(Items from a data source)
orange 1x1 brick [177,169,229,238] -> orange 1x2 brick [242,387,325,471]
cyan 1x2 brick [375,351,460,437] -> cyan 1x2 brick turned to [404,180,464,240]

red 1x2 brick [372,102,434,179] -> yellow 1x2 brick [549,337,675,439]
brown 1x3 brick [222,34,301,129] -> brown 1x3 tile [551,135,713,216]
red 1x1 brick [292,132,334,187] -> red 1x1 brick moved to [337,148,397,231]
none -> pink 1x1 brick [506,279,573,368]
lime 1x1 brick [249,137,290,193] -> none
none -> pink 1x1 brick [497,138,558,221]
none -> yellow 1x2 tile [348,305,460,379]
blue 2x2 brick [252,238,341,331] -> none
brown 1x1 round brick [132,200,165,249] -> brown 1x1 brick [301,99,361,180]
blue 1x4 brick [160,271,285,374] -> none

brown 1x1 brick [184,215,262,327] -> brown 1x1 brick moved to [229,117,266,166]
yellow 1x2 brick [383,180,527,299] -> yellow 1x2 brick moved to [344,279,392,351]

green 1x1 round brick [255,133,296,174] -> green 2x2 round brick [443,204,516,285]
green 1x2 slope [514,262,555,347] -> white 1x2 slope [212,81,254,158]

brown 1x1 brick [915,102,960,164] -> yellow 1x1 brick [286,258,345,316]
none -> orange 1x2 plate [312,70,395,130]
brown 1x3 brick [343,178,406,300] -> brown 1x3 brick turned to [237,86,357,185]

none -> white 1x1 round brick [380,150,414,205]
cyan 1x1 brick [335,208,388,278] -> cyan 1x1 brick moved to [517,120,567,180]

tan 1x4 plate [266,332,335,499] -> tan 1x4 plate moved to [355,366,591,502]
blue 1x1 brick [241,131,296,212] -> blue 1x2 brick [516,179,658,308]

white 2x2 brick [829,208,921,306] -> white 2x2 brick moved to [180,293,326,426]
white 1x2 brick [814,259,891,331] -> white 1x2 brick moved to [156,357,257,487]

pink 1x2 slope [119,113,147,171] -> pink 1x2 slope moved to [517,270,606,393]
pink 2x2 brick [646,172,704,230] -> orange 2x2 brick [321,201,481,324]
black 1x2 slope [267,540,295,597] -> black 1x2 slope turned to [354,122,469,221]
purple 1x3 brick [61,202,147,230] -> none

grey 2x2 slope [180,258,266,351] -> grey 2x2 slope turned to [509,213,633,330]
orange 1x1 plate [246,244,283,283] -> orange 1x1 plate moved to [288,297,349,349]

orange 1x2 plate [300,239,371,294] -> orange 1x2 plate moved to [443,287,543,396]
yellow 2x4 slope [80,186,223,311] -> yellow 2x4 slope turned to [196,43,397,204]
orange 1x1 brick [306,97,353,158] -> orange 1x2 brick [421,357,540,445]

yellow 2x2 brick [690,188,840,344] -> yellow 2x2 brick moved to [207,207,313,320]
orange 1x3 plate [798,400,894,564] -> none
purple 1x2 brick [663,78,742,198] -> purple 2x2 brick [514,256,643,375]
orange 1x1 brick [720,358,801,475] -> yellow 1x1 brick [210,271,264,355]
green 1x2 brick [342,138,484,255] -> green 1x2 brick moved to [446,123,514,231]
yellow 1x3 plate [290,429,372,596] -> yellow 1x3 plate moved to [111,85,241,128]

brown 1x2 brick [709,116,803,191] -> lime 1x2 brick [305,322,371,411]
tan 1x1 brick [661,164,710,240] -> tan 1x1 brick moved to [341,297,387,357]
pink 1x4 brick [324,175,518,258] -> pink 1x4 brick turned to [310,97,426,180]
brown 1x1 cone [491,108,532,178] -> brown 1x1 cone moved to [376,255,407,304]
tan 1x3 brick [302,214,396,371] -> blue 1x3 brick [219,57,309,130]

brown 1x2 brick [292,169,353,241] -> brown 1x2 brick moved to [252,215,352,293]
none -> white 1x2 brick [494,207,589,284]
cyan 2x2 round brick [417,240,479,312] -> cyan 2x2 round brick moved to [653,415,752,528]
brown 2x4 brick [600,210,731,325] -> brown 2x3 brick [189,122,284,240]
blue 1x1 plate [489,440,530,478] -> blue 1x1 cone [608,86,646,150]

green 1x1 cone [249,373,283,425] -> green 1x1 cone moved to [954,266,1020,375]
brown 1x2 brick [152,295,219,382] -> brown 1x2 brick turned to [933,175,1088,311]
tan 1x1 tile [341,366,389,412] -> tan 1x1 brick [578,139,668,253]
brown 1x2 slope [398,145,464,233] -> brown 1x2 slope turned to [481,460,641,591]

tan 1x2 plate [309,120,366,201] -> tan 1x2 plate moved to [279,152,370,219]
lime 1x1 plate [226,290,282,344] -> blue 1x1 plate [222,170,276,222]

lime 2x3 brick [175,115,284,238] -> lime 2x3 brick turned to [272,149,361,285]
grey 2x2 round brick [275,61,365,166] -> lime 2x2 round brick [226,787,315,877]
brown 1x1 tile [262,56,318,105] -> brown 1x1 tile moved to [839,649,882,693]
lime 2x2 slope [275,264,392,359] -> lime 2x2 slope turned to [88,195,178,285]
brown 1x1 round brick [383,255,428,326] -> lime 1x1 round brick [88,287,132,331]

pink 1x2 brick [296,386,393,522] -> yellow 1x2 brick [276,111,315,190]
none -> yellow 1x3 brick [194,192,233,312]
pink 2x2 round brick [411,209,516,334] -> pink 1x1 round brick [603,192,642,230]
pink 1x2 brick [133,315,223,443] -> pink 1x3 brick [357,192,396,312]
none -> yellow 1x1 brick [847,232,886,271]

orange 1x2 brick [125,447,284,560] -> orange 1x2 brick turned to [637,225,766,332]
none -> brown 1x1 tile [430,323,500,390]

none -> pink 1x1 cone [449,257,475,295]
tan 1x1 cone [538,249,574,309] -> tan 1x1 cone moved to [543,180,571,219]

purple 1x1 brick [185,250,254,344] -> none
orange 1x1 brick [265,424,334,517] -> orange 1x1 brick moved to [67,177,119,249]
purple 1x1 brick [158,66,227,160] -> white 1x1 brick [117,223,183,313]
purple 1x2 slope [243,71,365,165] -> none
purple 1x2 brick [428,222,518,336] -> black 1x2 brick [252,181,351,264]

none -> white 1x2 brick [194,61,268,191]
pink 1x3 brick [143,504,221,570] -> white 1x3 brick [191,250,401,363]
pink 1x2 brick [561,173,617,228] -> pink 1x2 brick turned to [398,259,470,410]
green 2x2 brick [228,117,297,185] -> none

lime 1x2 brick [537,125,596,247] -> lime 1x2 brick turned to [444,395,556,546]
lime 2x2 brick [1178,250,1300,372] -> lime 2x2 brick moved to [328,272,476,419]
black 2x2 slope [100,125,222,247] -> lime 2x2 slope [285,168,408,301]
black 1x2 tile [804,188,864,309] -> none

- [TRY IT] If a line in the entries holds the string "black", copy it.

- [RESPONSE]
black 1x2 slope [267,540,295,597] -> black 1x2 slope turned to [354,122,469,221]
purple 1x2 brick [428,222,518,336] -> black 1x2 brick [252,181,351,264]
black 2x2 slope [100,125,222,247] -> lime 2x2 slope [285,168,408,301]
black 1x2 tile [804,188,864,309] -> none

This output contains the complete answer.